──────── EXERCISE MATERIAL ────────

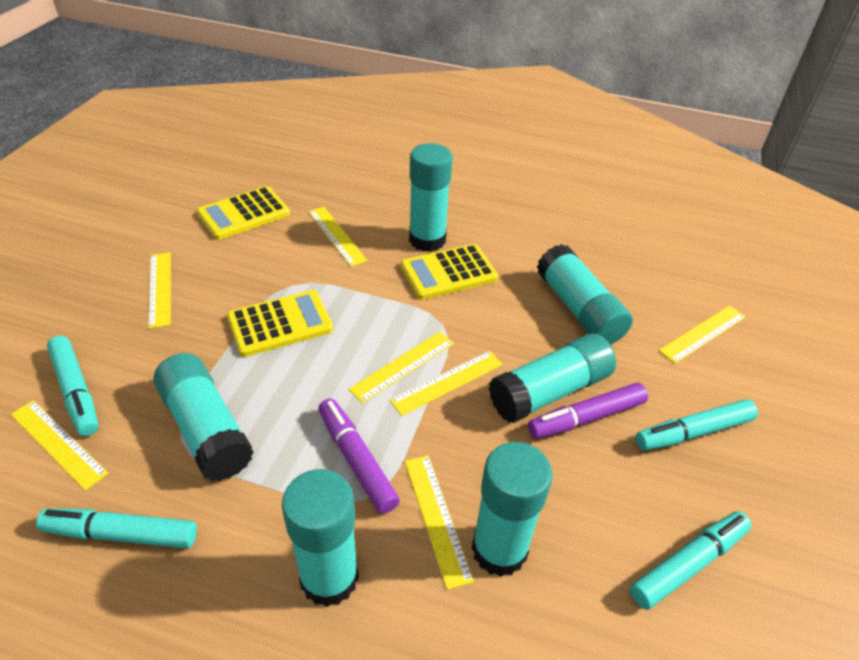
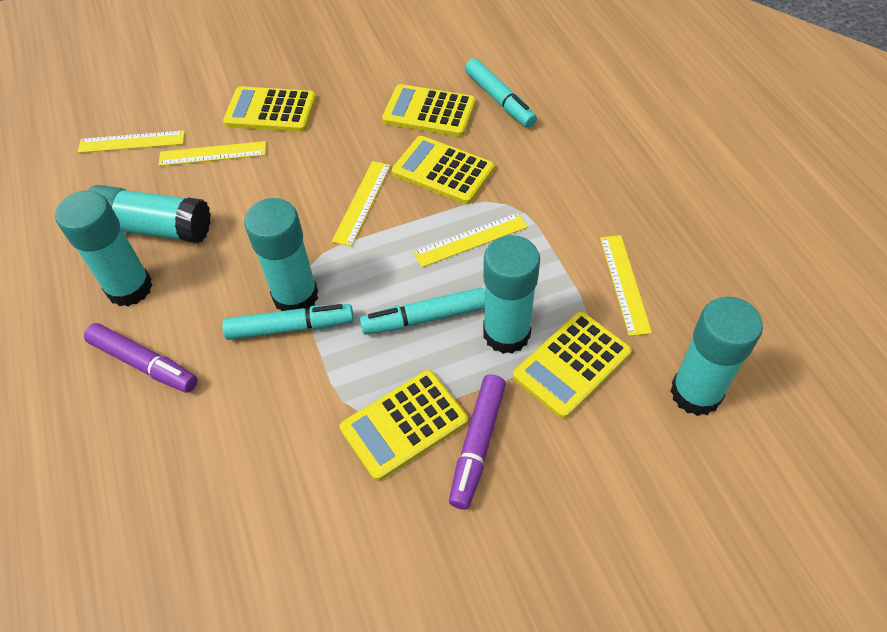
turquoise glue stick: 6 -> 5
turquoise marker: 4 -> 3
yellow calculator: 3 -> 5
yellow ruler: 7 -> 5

────────
──────── EXERCISE MATERIAL ────────

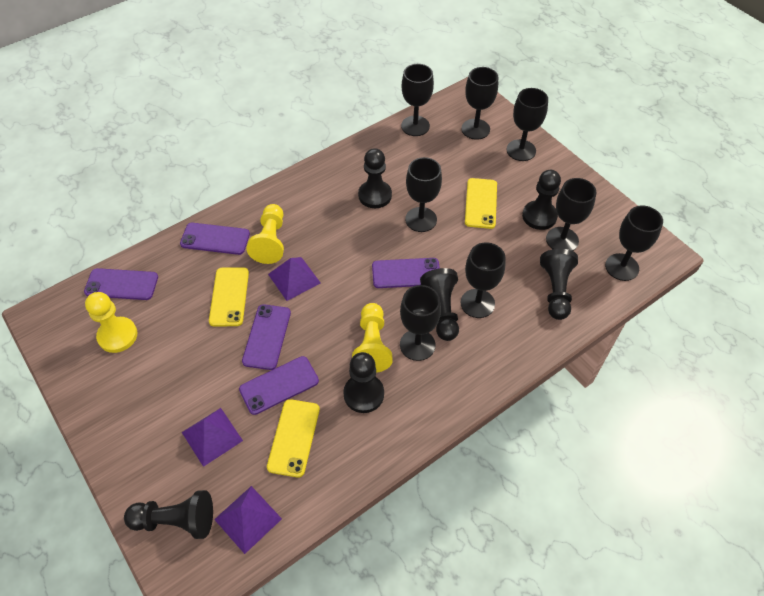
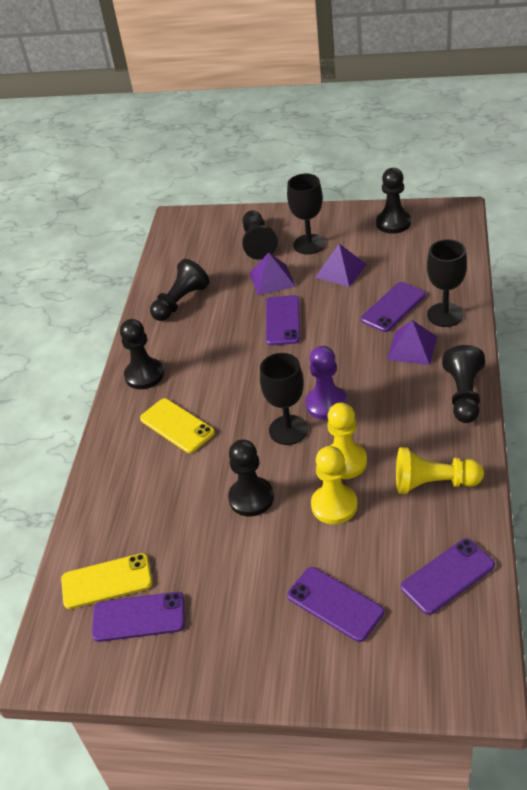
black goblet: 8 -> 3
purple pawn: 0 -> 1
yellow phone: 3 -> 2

────────

## WORK ORDER
If a line of the listing above holds the string "yellow", copy it.

## OUTPUT FOR THIS TASK
yellow calculator: 3 -> 5
yellow ruler: 7 -> 5
yellow phone: 3 -> 2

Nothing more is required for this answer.